In the data below, find the line containing "pink pentagon: (205, 52) -> (92, 46), moved" and the line containing "yellow rectangle: (119, 269)", then reproduce them and every line between, exactly. Omit pictures.

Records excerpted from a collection

-=-=-=-=-

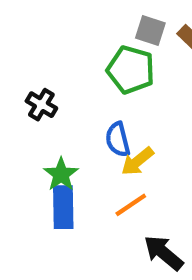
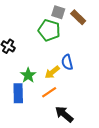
blue semicircle: (118, 139) -> (67, 62), moved
green star: (61, 174) -> (28, 75), moved

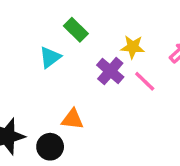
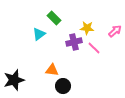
purple cross: (110, 71) -> (74, 42), turned 35
black circle: (50, 147) -> (63, 86), moved

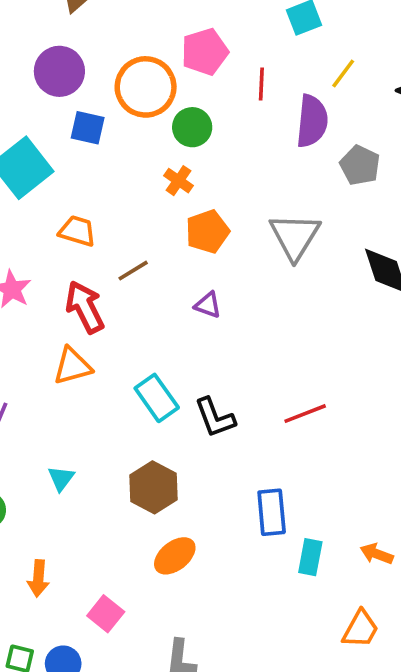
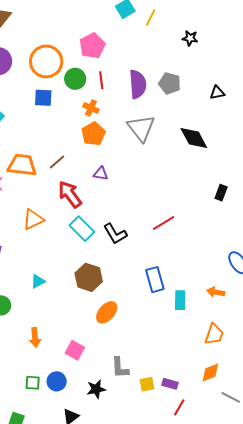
pink pentagon: (205, 52) -> (92, 46), moved
yellow line: (343, 73) -> (151, 17), moved
red line: (261, 84) -> (101, 80), moved
purple semicircle: (312, 121) -> (138, 84), moved
blue square: (88, 128) -> (43, 98), moved
orange cross: (179, 181) -> (91, 108), moved
orange trapezoid: (77, 231) -> (22, 165), moved, size x1.4
red arrow: (85, 307) -> (70, 194), moved
cyan triangle: (61, 478) -> (38, 281), turned 35

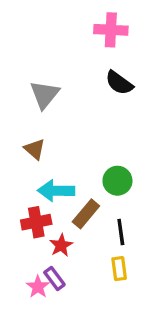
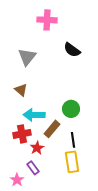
pink cross: (111, 30) -> (47, 20), moved
yellow rectangle: (119, 269) -> (72, 162), size x1.5
pink star: (38, 287) -> (17, 180), moved

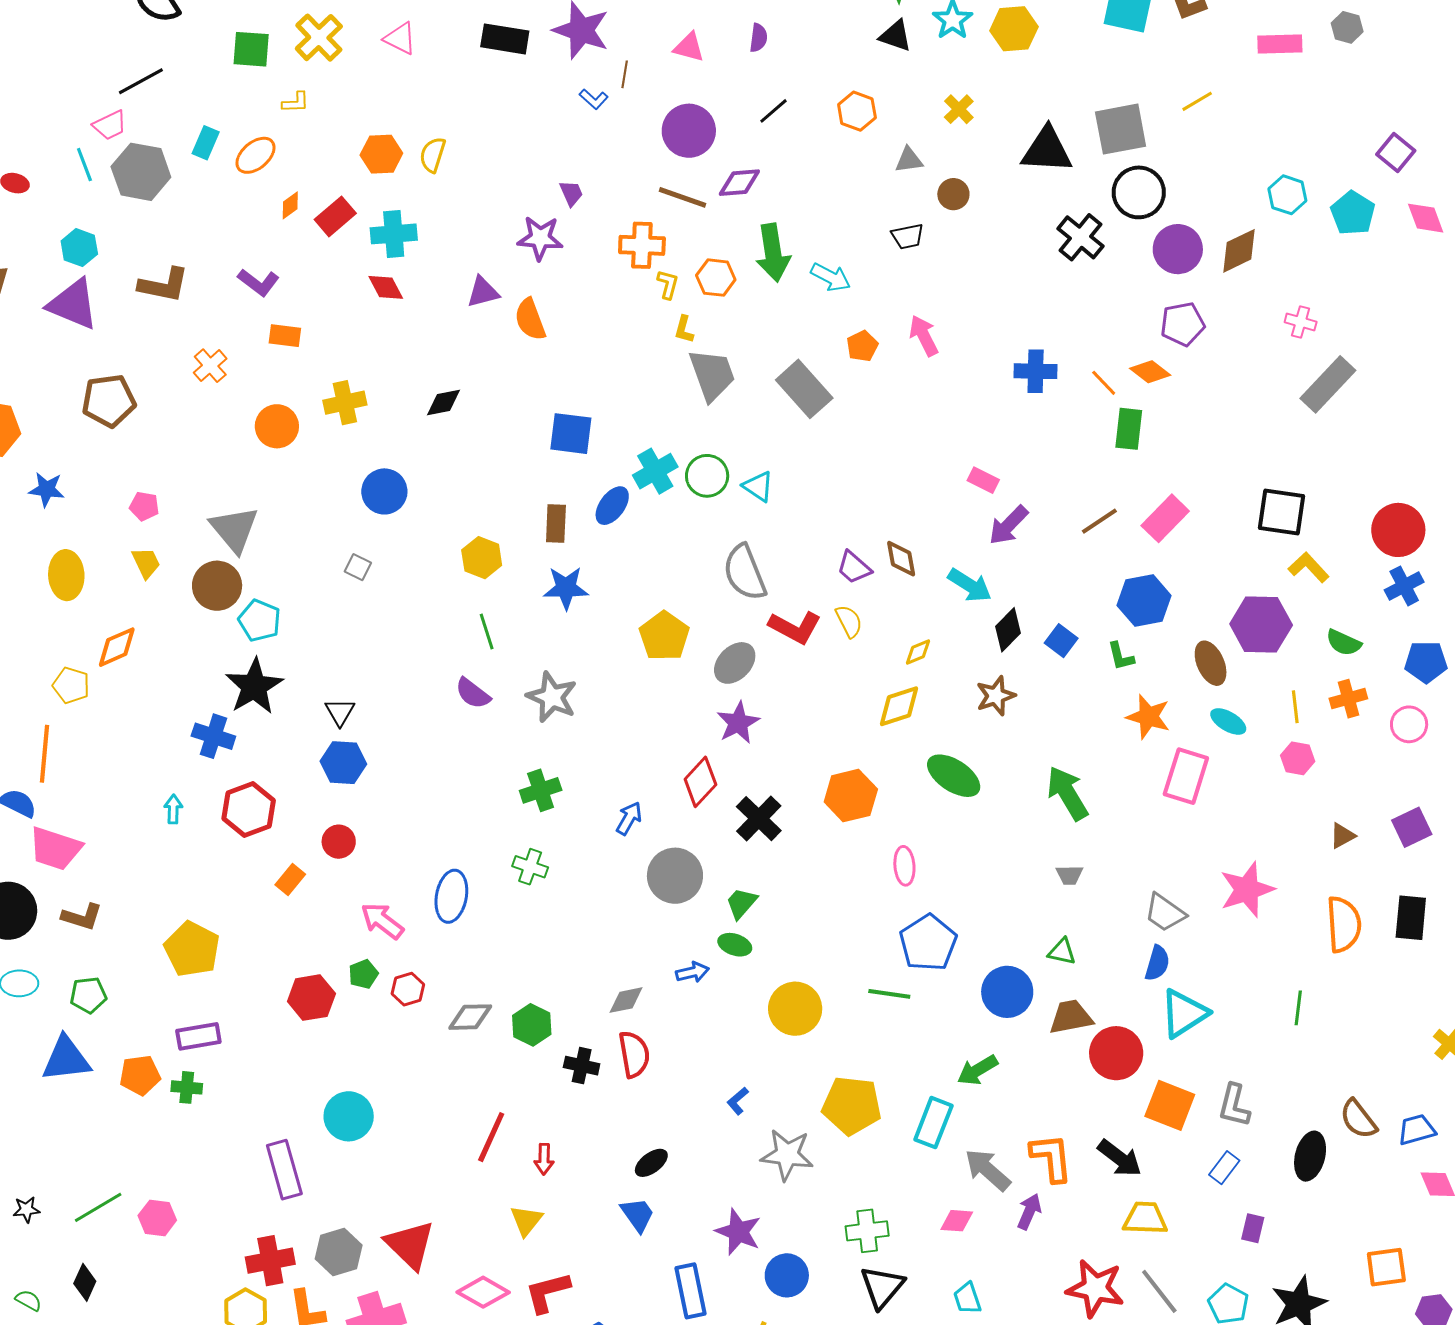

-=-=-=-=-

**Response to this task:**
pink pentagon: (205, 52) -> (92, 46), moved
yellow line: (343, 73) -> (151, 17), moved
red line: (261, 84) -> (101, 80), moved
purple semicircle: (312, 121) -> (138, 84), moved
blue square: (88, 128) -> (43, 98), moved
orange cross: (179, 181) -> (91, 108), moved
orange trapezoid: (77, 231) -> (22, 165), moved, size x1.4
red arrow: (85, 307) -> (70, 194), moved
cyan triangle: (61, 478) -> (38, 281), turned 35

pink cross: (111, 30) -> (47, 20), moved
yellow rectangle: (119, 269) -> (72, 162), size x1.5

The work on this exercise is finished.